## Directions for this task
Search the records for the string "lime". Copy each line where it occurs.

[Source data]
****************************************

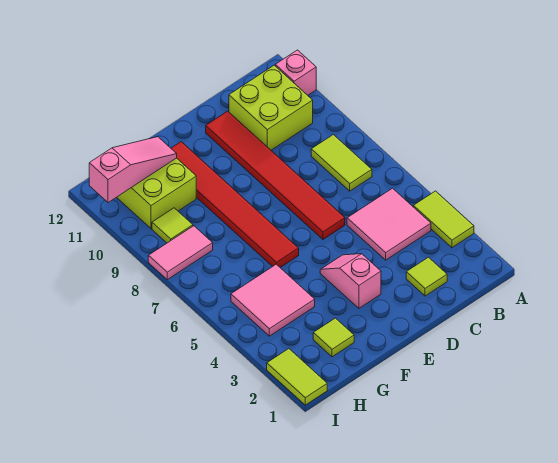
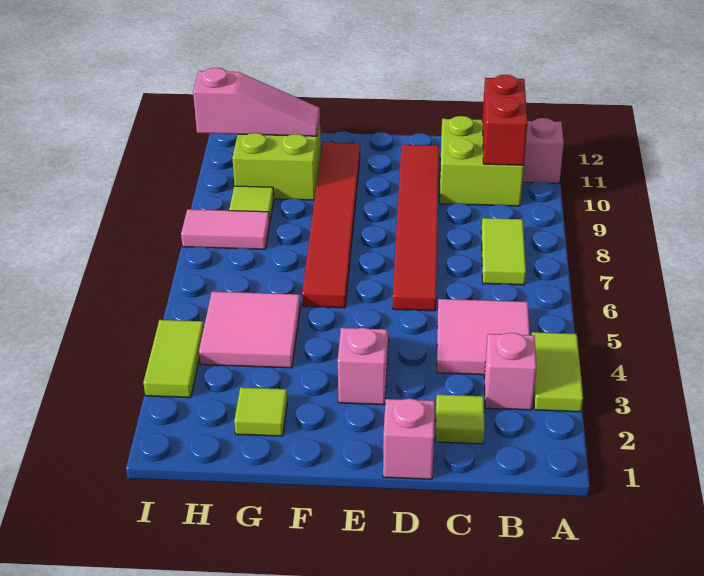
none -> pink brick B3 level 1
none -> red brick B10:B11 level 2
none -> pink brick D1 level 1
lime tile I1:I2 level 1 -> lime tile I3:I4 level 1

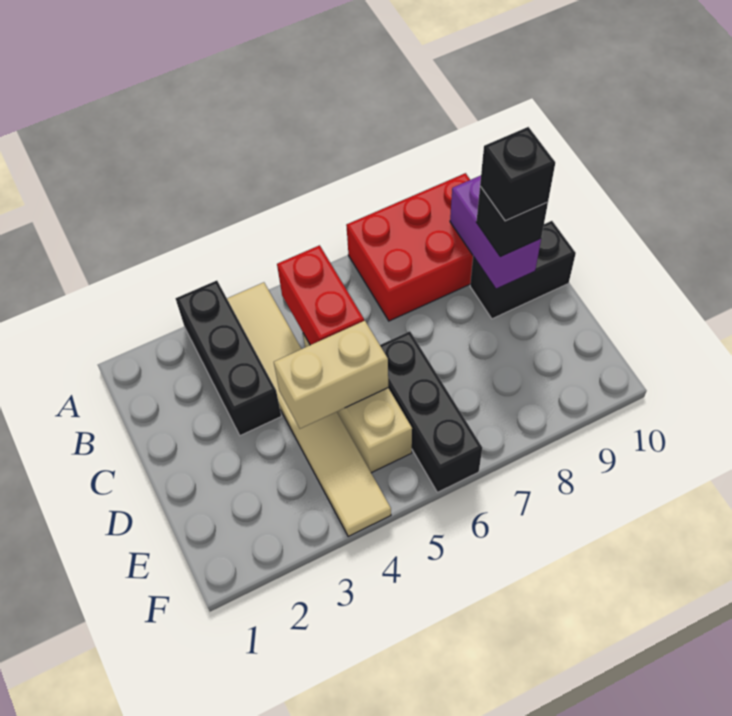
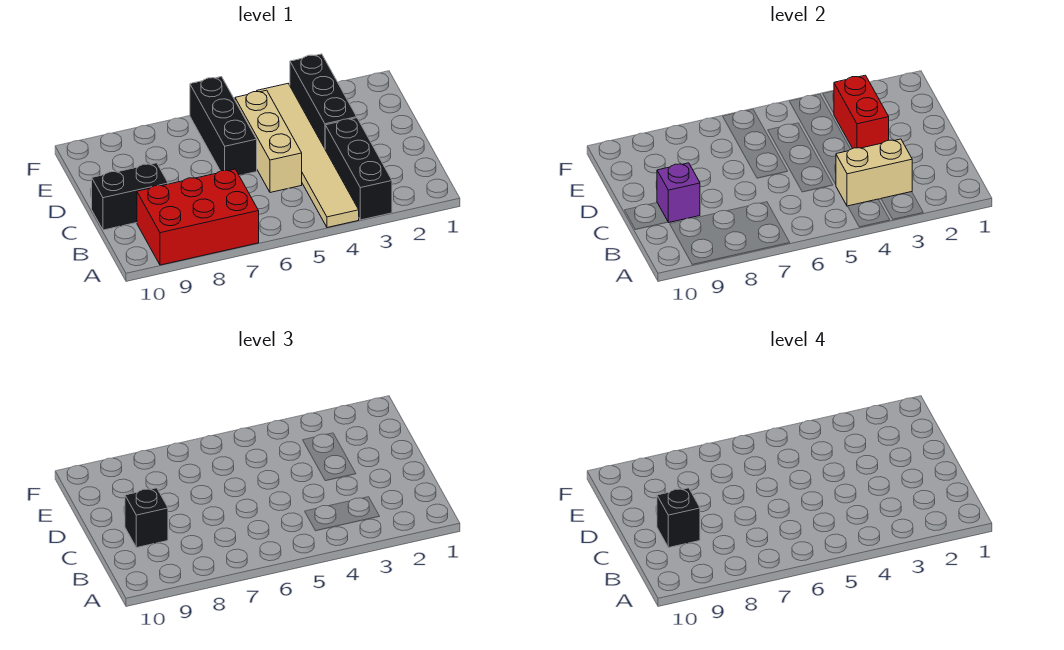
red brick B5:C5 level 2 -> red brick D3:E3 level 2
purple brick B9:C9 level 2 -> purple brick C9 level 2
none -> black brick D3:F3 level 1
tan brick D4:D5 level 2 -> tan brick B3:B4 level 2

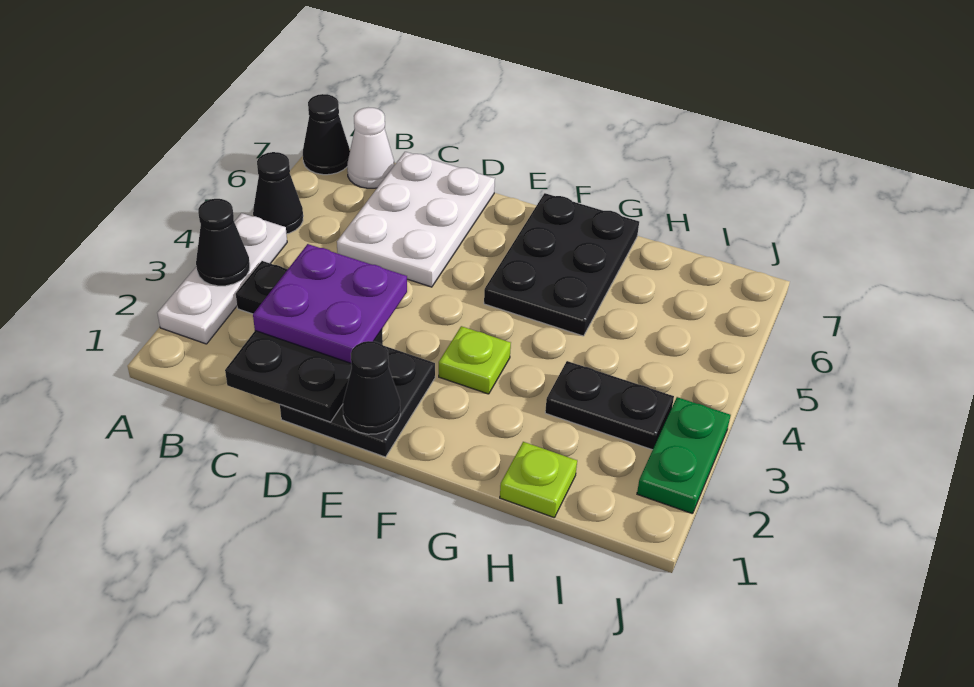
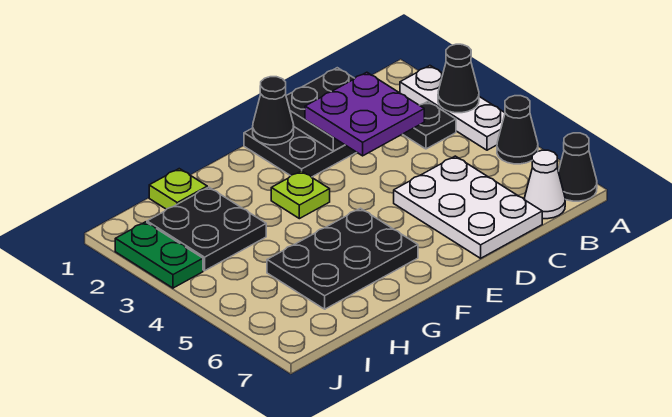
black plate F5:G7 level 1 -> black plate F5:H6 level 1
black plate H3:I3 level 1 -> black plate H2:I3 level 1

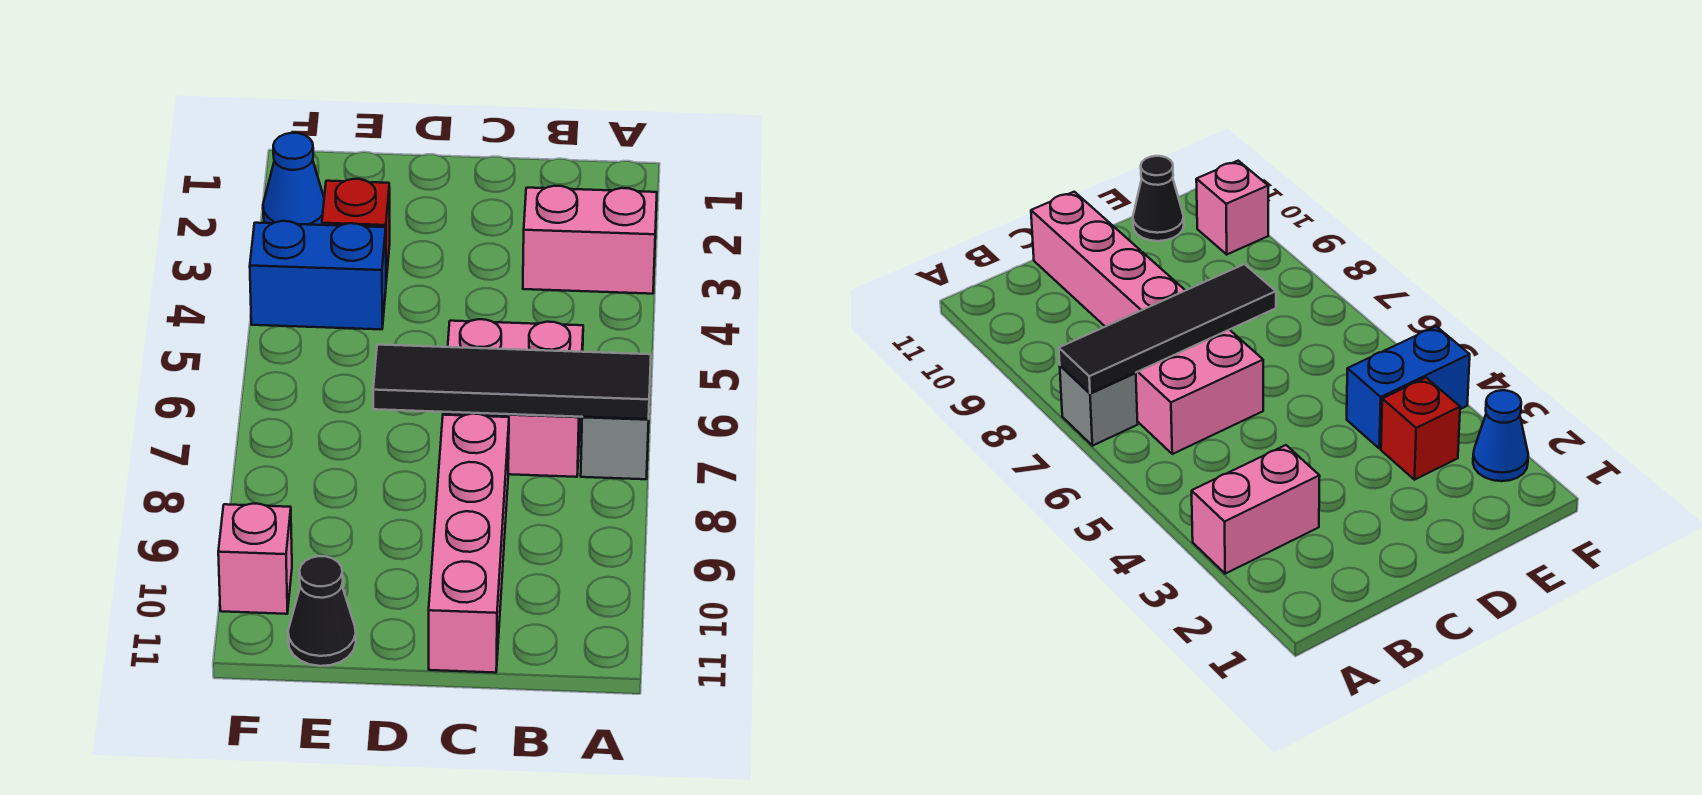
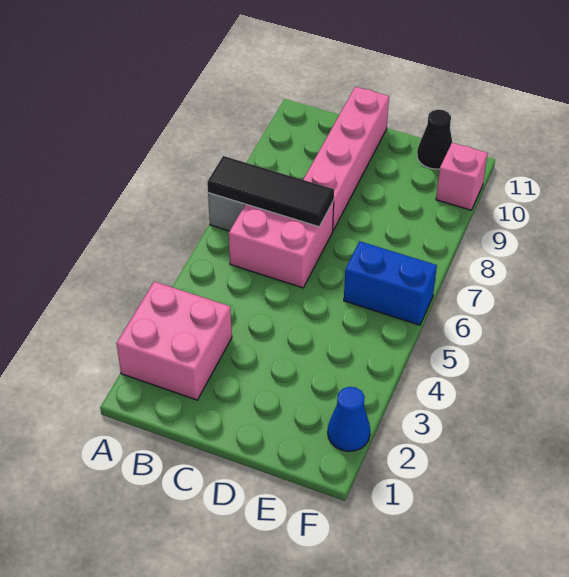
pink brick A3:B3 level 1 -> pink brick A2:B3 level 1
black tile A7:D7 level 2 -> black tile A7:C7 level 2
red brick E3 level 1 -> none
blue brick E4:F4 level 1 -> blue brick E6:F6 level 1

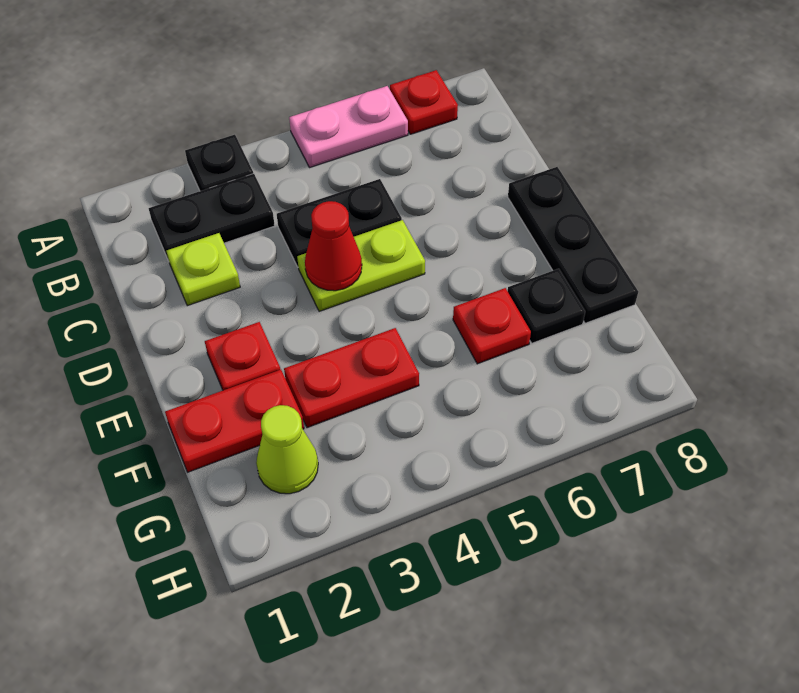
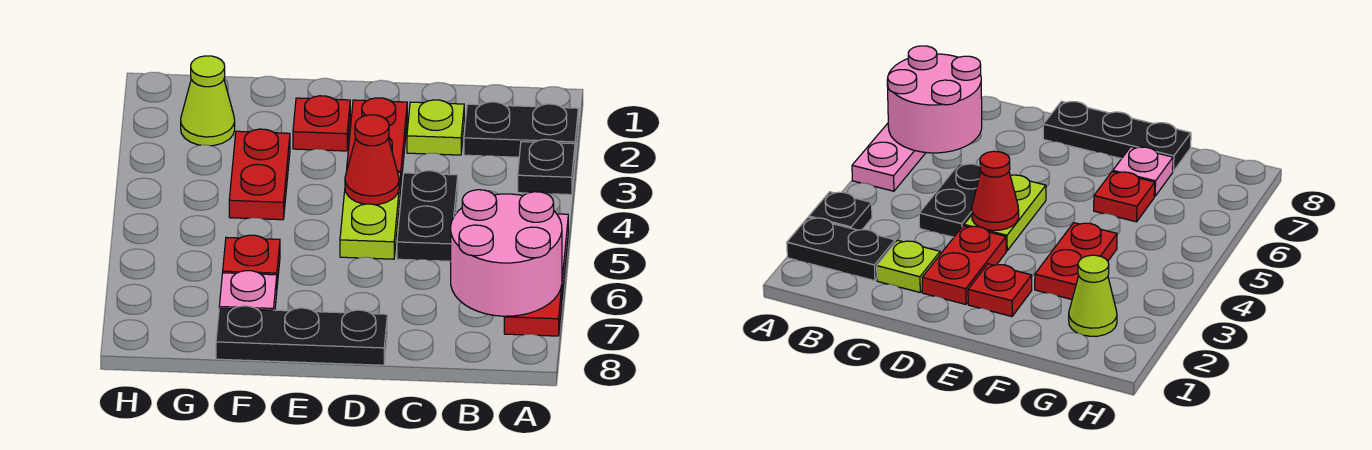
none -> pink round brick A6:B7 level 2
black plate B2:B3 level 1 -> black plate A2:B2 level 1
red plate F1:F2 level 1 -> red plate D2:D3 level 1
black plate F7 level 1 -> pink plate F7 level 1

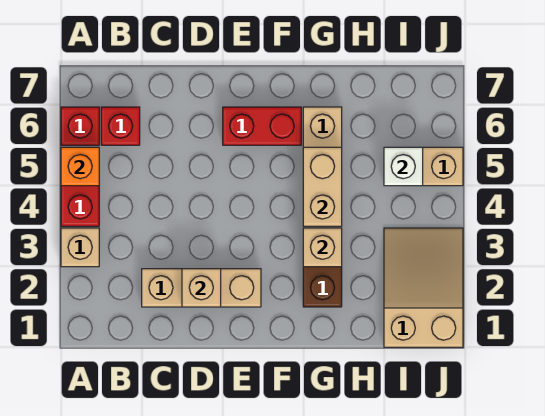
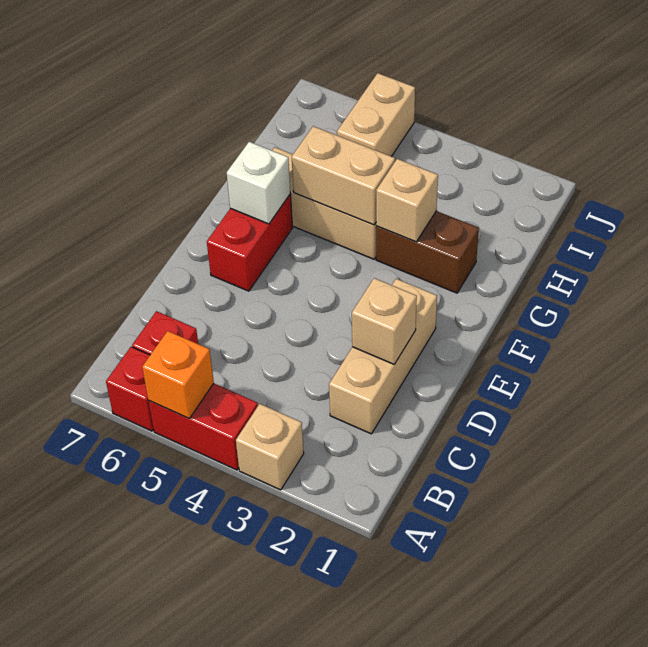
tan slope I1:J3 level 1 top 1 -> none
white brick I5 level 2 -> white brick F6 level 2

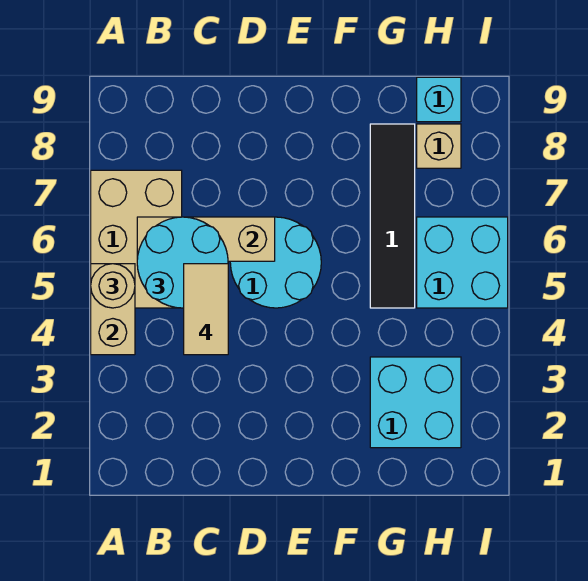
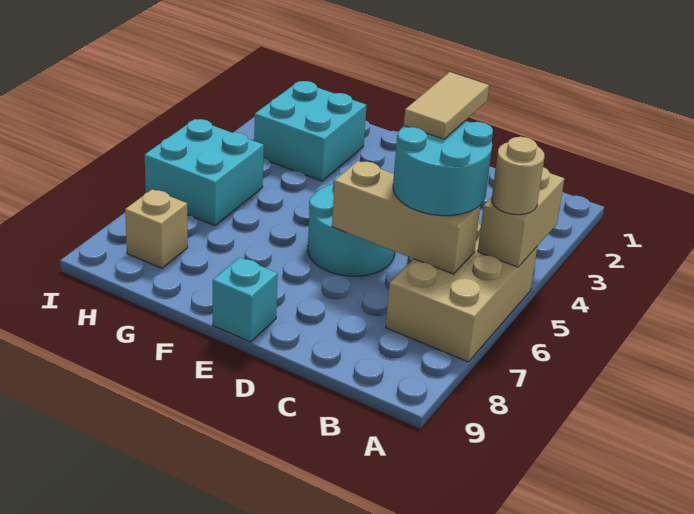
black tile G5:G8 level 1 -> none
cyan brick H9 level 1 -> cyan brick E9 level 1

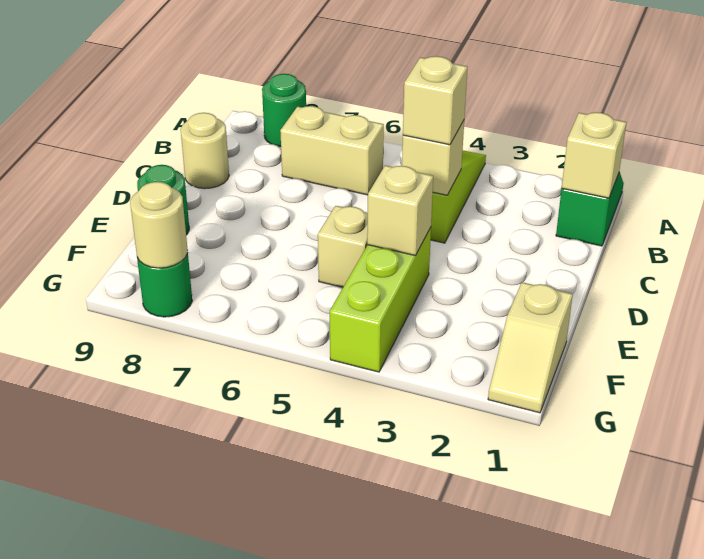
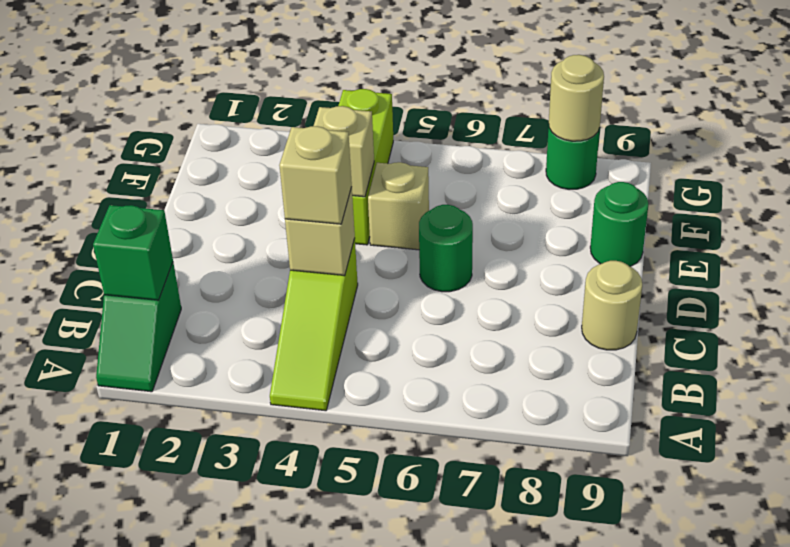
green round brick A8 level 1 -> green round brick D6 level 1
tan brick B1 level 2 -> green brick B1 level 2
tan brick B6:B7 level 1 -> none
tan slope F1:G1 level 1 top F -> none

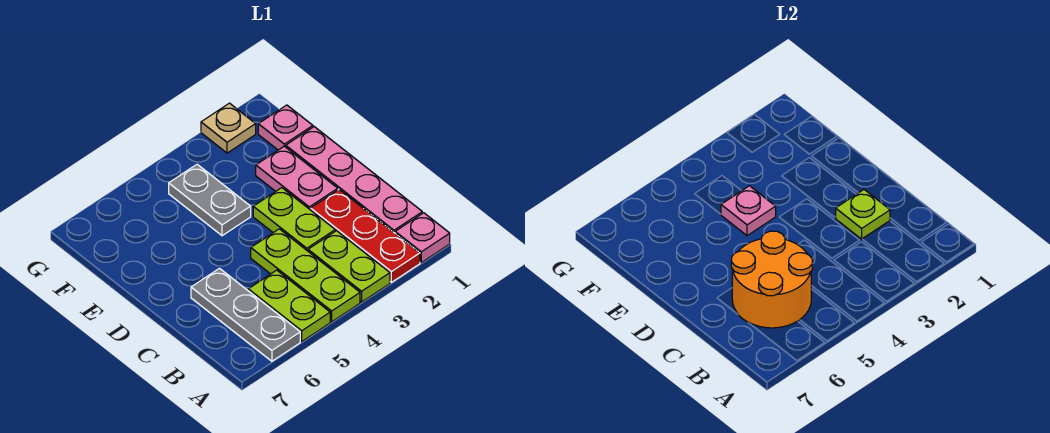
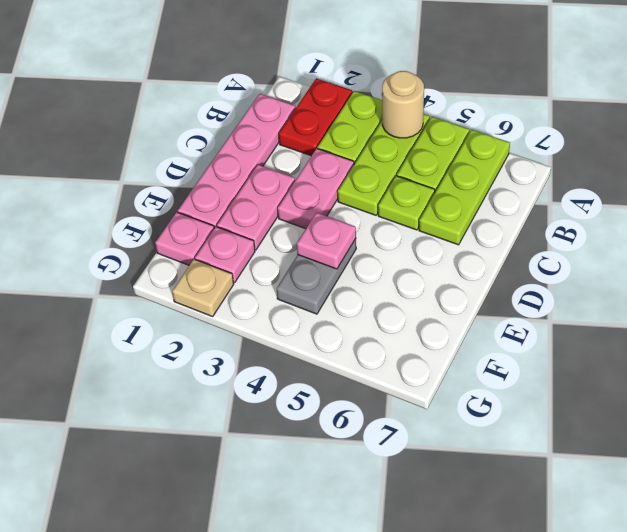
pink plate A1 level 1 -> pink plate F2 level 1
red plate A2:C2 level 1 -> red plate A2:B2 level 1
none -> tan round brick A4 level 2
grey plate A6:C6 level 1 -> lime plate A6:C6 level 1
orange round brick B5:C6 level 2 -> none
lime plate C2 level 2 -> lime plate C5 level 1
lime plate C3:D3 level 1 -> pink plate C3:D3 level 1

****************************************

## Response to the exercise
lime tile I1:I2 level 1 -> lime tile I3:I4 level 1
grey plate A6:C6 level 1 -> lime plate A6:C6 level 1
lime plate C2 level 2 -> lime plate C5 level 1
lime plate C3:D3 level 1 -> pink plate C3:D3 level 1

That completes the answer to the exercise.